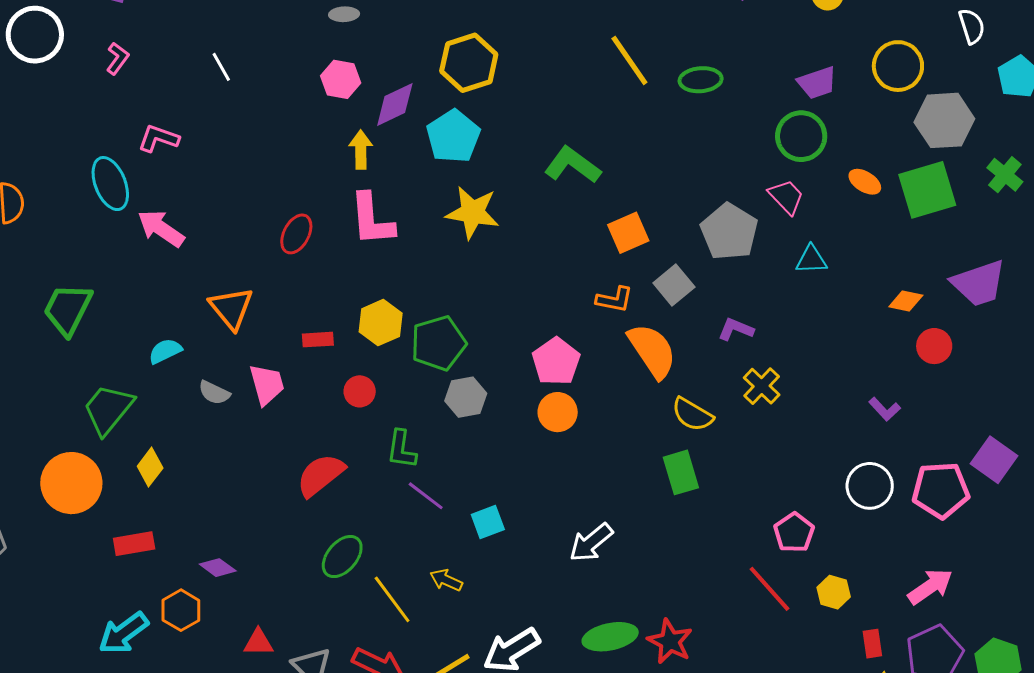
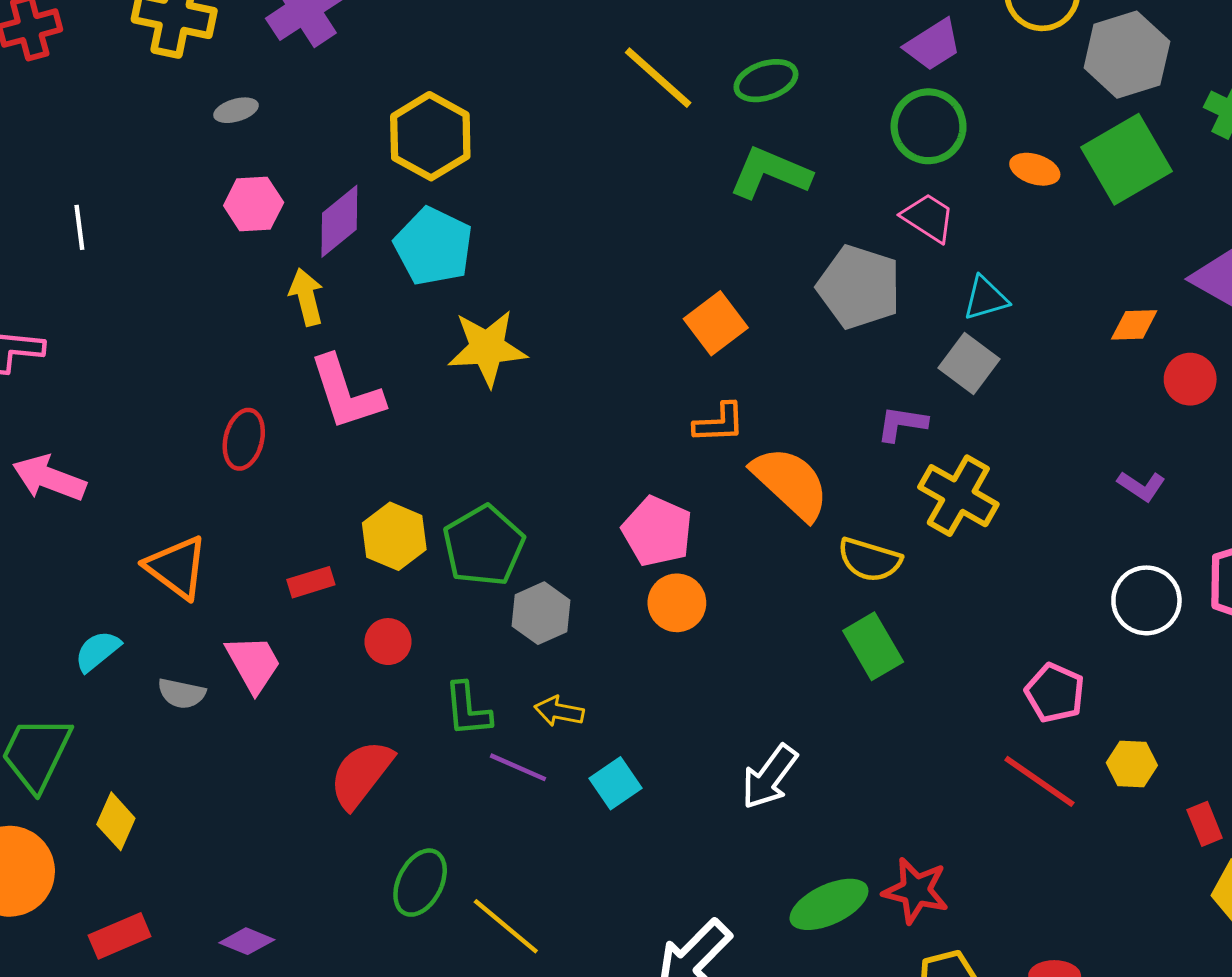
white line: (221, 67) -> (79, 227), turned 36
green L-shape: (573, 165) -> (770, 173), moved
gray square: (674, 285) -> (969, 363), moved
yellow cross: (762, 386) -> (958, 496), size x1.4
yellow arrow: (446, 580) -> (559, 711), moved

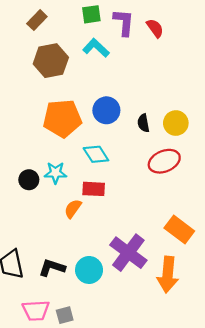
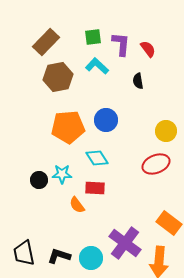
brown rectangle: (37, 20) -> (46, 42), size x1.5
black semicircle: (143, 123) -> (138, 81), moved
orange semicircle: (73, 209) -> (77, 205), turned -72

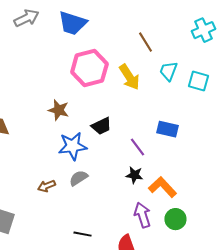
==
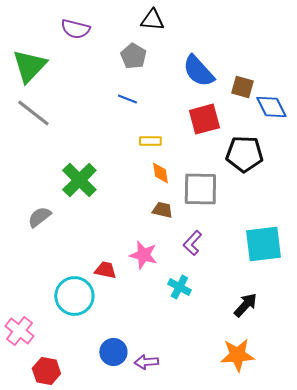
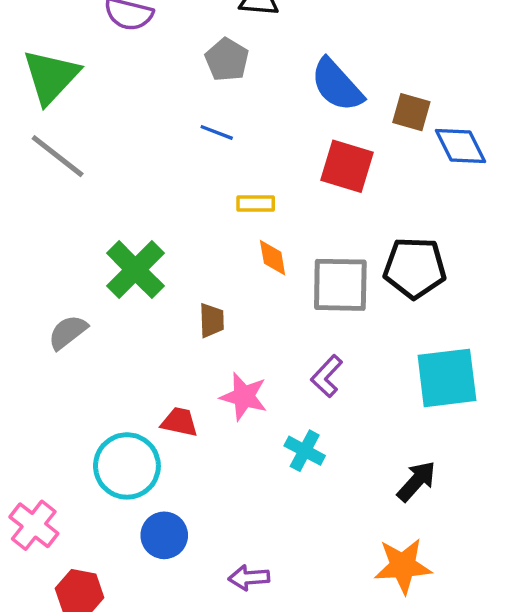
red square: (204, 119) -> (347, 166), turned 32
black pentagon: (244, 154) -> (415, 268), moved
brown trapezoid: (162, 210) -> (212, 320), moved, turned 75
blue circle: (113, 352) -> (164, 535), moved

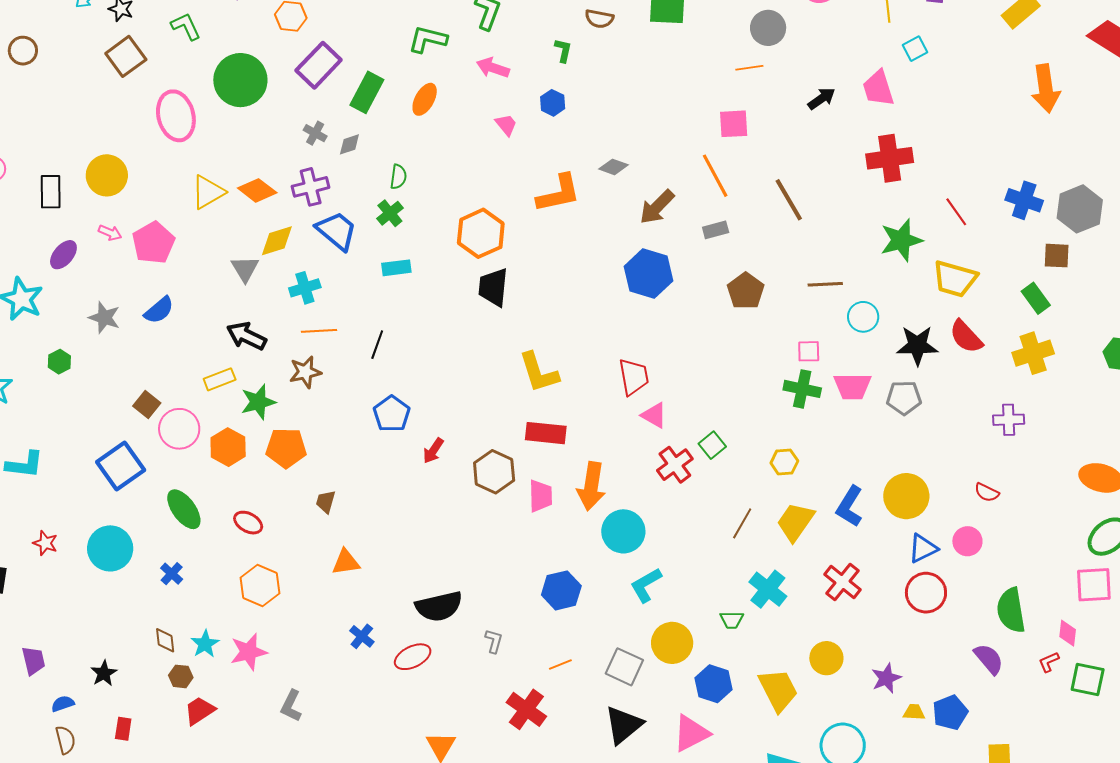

Problem: Would you restate, exactly and with no pictures, the lines of the entries above from the one containing "white line: (221, 67) -> (79, 227), turned 36" through the one containing "orange semicircle: (73, 209)"?

Exercise output:
white line: (221, 67) -> (79, 227), turned 36
green L-shape: (573, 165) -> (770, 173), moved
gray square: (674, 285) -> (969, 363), moved
yellow cross: (762, 386) -> (958, 496), size x1.4
yellow arrow: (446, 580) -> (559, 711), moved

brown rectangle: (37, 20) -> (46, 42), size x1.5
black semicircle: (143, 123) -> (138, 81), moved
orange semicircle: (73, 209) -> (77, 205), turned -72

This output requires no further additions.